EXERCISE GOAL | Among the lines below, keep only those from the one containing "rotated,tabla de cortar" through the one containing "shifted,lata (amarillo),(396 577", and reproduce them exactly.

Scene edit records |
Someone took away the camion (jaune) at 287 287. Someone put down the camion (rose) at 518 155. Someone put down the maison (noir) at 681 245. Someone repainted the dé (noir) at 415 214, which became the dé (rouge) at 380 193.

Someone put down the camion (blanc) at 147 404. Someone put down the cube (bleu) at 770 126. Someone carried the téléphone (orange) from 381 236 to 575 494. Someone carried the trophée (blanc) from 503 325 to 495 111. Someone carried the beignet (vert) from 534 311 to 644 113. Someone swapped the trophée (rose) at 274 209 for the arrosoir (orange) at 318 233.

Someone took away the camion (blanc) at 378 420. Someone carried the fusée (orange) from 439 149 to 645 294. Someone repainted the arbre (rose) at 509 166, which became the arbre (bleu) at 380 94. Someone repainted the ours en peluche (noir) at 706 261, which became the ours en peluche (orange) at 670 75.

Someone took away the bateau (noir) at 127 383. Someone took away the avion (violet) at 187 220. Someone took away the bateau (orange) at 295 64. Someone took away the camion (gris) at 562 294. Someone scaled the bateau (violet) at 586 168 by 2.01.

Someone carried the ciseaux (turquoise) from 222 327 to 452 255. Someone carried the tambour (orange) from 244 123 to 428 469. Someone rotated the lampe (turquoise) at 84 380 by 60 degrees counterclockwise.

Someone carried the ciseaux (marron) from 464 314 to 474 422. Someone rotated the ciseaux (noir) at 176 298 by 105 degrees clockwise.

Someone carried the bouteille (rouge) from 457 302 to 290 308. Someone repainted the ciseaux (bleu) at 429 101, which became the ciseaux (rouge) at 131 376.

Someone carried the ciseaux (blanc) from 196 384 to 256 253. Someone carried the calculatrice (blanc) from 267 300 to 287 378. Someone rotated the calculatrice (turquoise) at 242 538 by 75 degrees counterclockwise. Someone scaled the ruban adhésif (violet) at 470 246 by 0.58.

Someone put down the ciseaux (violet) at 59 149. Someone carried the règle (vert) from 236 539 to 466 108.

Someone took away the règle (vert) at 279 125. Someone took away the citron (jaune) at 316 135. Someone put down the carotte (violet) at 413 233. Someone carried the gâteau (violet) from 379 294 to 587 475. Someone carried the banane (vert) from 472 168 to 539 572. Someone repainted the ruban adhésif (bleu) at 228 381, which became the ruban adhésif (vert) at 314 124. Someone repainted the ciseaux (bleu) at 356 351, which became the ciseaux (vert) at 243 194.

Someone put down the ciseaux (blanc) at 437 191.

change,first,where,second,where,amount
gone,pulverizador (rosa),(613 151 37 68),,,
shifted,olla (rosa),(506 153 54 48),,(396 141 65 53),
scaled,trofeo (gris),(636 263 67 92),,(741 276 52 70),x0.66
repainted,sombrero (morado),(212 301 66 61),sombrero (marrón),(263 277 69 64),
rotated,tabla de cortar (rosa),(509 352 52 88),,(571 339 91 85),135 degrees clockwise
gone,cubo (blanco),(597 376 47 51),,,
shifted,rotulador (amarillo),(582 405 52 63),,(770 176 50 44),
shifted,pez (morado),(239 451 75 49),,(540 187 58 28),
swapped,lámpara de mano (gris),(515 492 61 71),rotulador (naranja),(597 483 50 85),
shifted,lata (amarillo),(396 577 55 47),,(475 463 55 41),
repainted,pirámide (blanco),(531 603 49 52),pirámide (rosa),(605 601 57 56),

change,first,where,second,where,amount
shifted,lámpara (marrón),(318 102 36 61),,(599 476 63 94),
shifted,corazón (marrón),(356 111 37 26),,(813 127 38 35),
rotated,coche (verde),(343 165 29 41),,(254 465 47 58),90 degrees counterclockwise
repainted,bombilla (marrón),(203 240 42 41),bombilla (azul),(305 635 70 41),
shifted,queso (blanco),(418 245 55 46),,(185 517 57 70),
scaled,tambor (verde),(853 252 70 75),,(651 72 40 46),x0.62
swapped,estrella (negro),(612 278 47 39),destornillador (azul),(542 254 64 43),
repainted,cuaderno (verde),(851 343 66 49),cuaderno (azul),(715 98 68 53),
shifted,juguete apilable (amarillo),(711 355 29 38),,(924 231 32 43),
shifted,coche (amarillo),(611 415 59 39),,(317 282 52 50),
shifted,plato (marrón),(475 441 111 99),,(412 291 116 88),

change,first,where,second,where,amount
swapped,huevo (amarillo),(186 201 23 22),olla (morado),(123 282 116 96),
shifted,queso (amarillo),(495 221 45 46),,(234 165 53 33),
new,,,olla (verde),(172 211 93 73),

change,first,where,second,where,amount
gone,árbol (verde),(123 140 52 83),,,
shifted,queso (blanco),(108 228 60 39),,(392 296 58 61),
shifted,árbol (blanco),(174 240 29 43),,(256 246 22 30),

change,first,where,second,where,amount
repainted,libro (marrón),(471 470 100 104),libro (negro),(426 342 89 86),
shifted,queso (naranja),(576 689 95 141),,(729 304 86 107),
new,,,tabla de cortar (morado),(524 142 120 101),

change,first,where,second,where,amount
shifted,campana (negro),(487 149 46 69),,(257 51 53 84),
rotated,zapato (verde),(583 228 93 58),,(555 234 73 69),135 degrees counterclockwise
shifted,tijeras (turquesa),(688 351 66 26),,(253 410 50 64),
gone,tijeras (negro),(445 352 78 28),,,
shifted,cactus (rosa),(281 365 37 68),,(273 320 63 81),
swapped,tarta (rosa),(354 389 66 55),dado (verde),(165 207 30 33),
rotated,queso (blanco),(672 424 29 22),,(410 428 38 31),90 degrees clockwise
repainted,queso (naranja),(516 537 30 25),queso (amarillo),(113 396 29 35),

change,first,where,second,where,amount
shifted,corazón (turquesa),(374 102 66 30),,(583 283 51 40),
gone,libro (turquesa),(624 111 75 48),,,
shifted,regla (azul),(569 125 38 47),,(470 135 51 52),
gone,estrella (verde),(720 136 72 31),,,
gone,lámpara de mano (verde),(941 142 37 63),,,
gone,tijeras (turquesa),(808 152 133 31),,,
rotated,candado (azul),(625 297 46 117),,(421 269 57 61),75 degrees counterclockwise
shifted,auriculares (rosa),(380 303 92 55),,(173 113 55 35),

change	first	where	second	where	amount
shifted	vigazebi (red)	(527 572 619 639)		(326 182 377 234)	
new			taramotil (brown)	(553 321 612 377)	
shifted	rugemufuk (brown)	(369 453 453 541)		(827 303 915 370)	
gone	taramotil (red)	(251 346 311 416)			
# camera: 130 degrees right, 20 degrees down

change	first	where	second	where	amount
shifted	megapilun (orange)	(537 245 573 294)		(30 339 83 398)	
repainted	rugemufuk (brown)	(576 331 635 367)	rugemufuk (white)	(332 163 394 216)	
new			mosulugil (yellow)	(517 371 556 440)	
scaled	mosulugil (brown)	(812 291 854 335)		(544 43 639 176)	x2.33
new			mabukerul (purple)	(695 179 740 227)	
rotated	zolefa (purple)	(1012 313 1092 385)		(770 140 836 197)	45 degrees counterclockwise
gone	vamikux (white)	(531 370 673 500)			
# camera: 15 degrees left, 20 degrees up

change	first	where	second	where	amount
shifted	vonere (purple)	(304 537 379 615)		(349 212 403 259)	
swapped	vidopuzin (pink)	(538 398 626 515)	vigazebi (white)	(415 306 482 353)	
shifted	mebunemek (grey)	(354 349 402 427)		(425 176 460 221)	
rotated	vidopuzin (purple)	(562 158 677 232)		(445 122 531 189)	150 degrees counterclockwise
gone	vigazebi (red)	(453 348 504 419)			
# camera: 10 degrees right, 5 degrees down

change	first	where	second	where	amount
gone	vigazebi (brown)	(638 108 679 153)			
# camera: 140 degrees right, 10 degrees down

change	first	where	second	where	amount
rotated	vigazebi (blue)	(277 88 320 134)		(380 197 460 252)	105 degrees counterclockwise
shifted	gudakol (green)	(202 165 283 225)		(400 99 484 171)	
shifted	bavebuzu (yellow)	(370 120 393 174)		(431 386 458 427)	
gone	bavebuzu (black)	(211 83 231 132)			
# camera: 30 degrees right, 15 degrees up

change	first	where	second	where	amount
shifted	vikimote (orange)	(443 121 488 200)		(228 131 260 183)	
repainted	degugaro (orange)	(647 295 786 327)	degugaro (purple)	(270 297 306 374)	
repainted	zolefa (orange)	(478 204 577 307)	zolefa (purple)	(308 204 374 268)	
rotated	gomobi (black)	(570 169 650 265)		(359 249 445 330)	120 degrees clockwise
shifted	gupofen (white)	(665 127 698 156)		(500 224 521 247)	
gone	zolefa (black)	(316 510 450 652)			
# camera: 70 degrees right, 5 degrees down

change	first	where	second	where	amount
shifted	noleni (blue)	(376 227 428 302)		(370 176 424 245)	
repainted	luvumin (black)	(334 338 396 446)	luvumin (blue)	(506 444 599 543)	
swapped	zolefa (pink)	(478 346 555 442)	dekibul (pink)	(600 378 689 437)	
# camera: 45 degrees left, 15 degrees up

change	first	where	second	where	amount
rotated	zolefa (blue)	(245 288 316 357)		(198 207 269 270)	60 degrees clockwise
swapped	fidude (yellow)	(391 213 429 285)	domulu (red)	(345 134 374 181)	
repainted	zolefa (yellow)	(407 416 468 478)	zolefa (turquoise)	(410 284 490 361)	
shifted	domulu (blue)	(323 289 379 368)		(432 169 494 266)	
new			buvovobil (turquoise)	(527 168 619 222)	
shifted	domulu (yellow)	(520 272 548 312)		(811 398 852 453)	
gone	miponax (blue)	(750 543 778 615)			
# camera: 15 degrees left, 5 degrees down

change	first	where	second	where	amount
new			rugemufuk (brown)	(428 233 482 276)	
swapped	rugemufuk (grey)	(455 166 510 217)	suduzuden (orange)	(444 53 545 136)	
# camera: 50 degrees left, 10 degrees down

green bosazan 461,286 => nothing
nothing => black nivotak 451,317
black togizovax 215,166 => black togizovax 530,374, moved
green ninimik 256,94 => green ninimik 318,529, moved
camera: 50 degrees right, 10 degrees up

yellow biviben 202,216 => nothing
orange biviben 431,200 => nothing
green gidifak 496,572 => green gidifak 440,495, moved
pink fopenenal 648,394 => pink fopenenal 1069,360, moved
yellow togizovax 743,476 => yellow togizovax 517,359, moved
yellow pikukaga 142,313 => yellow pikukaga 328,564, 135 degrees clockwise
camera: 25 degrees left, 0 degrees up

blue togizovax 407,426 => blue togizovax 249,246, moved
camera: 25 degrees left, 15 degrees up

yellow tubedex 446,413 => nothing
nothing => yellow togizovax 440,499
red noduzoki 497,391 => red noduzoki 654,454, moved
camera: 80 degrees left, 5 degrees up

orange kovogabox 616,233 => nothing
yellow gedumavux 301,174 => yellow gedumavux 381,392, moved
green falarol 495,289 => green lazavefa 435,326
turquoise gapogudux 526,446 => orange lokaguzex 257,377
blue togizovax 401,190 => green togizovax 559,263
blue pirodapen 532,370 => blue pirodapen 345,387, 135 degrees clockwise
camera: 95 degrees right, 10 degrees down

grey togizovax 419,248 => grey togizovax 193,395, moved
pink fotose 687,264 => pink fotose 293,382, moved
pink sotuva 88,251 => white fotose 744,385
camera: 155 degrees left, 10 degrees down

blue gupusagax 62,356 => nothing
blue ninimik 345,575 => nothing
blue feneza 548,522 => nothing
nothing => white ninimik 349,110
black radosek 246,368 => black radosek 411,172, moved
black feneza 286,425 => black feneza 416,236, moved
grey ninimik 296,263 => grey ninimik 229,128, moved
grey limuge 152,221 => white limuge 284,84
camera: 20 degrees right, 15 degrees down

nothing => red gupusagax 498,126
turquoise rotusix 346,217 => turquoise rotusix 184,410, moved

COMPLETED TASK |
rotated,tabla de cortar (rosa),(509 352 52 88),,(571 339 91 85),135 degrees clockwise
gone,cubo (blanco),(597 376 47 51),,,
shifted,rotulador (amarillo),(582 405 52 63),,(770 176 50 44),
shifted,pez (morado),(239 451 75 49),,(540 187 58 28),
swapped,lámpara de mano (gris),(515 492 61 71),rotulador (naranja),(597 483 50 85),
shifted,lata (amarillo),(396 577 55 47),,(475 463 55 41),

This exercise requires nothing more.